* **Exercise materials**:
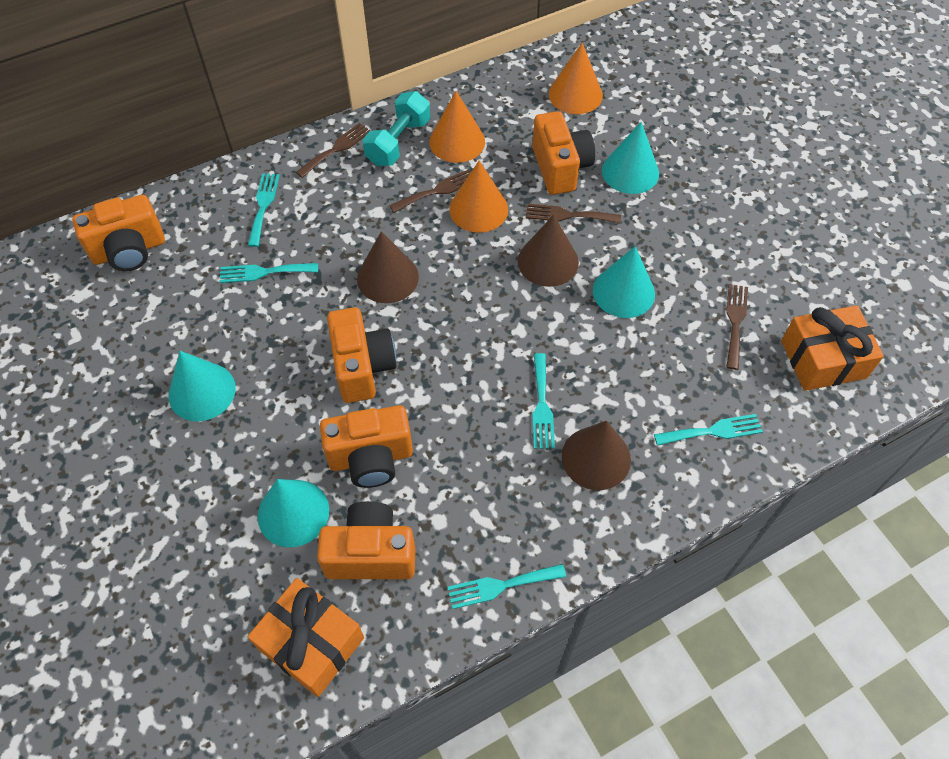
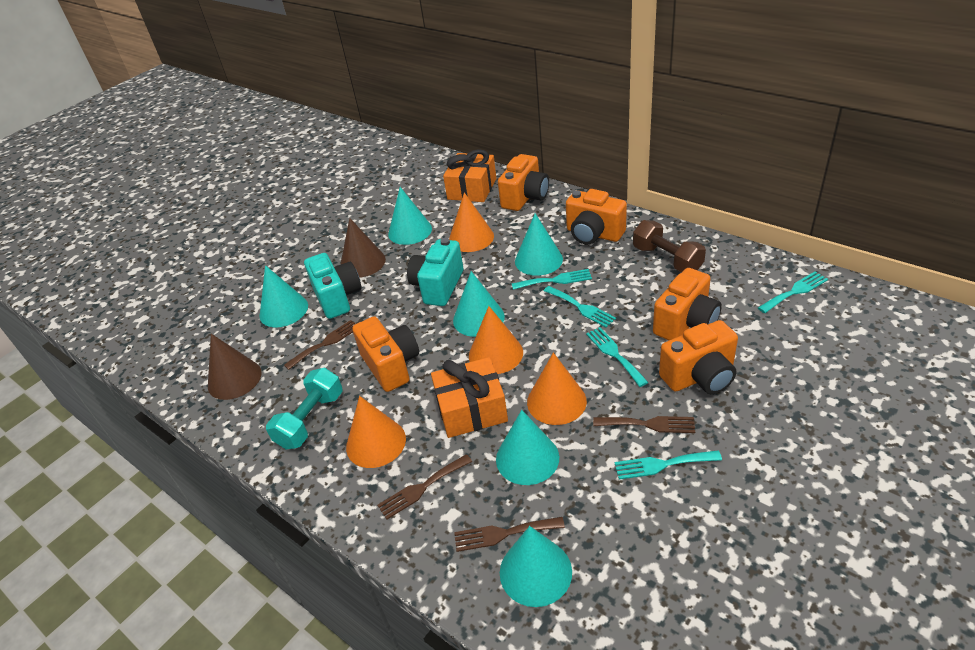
brown cone: 3 -> 2
brown dumbbell: 0 -> 1
orange cone: 3 -> 4
turquoise camera: 0 -> 2
turquoise cone: 4 -> 6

* **Job**: Each line in the records above with "cone" must be returned.

* **Output below**:
brown cone: 3 -> 2
orange cone: 3 -> 4
turquoise cone: 4 -> 6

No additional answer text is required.